━━━━━ Source records ━━━━━
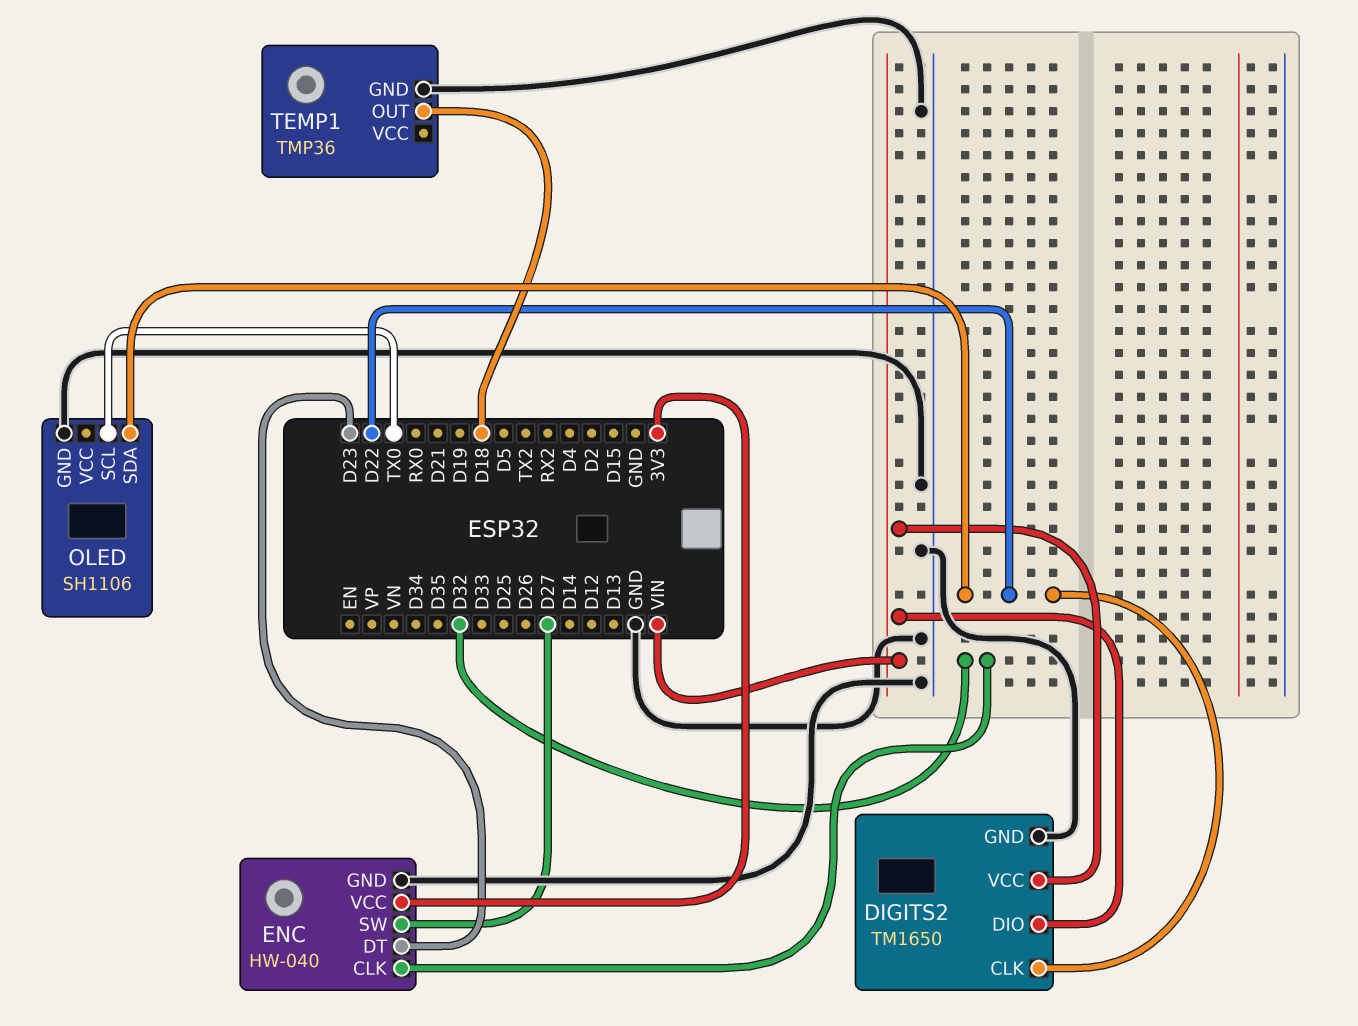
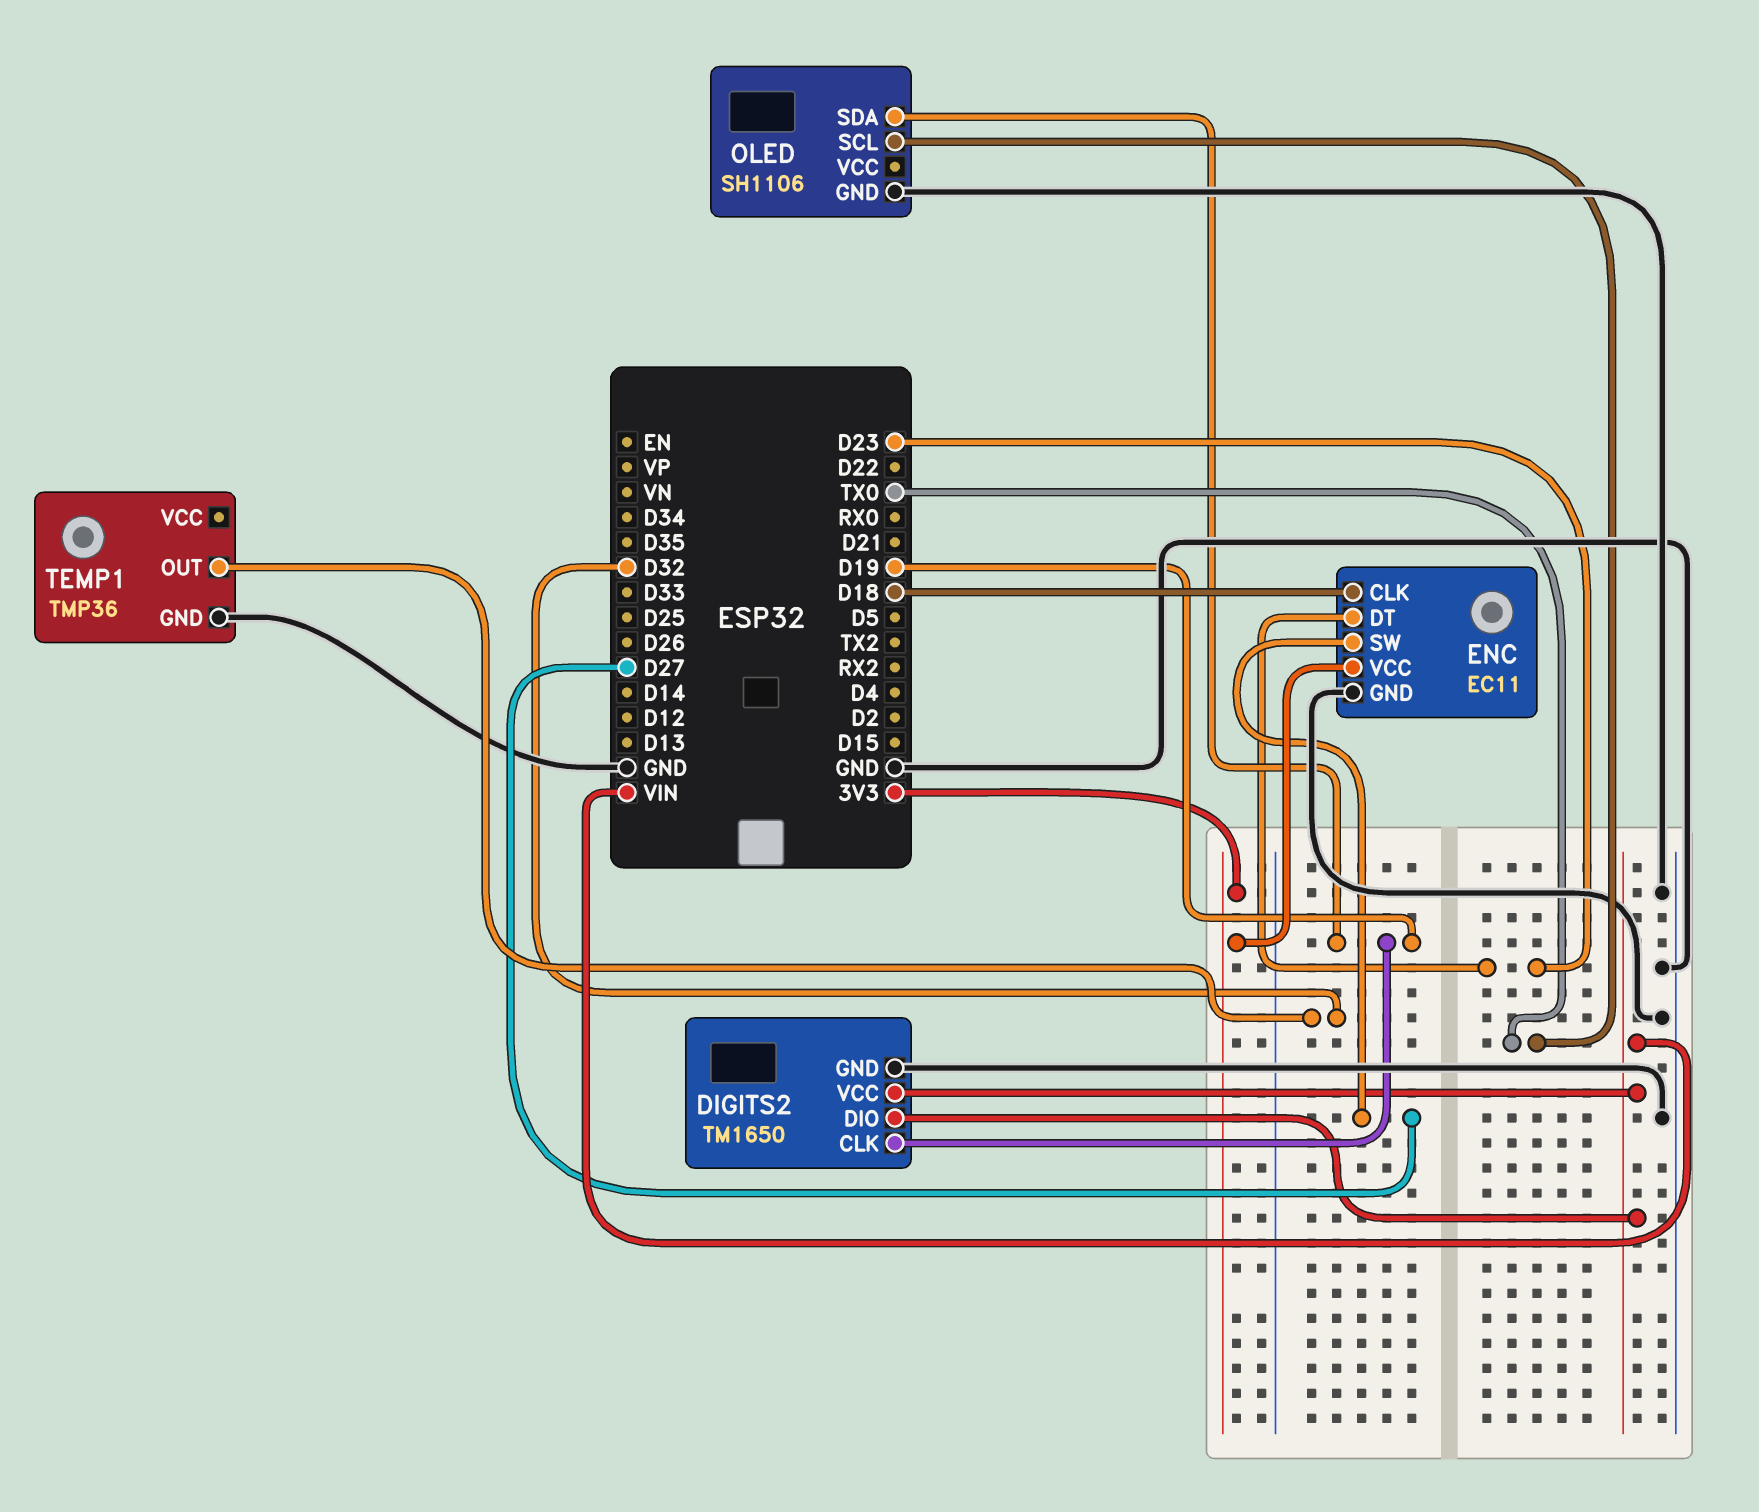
DIGITS2 pin CLK: D22 -> D19
ENC: HW-040 -> EC11
ENC pin CLK: D32 -> D18
OLED pin SDA: D22 -> D19
TEMP1 pin OUT: D18 -> D32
━━━━━
> Assigned task
An exact retyping of the entries, without images, is the required answer.

> Solution for this task
DIGITS2 pin CLK: D22 -> D19
ENC: HW-040 -> EC11
ENC pin CLK: D32 -> D18
OLED pin SDA: D22 -> D19
TEMP1 pin OUT: D18 -> D32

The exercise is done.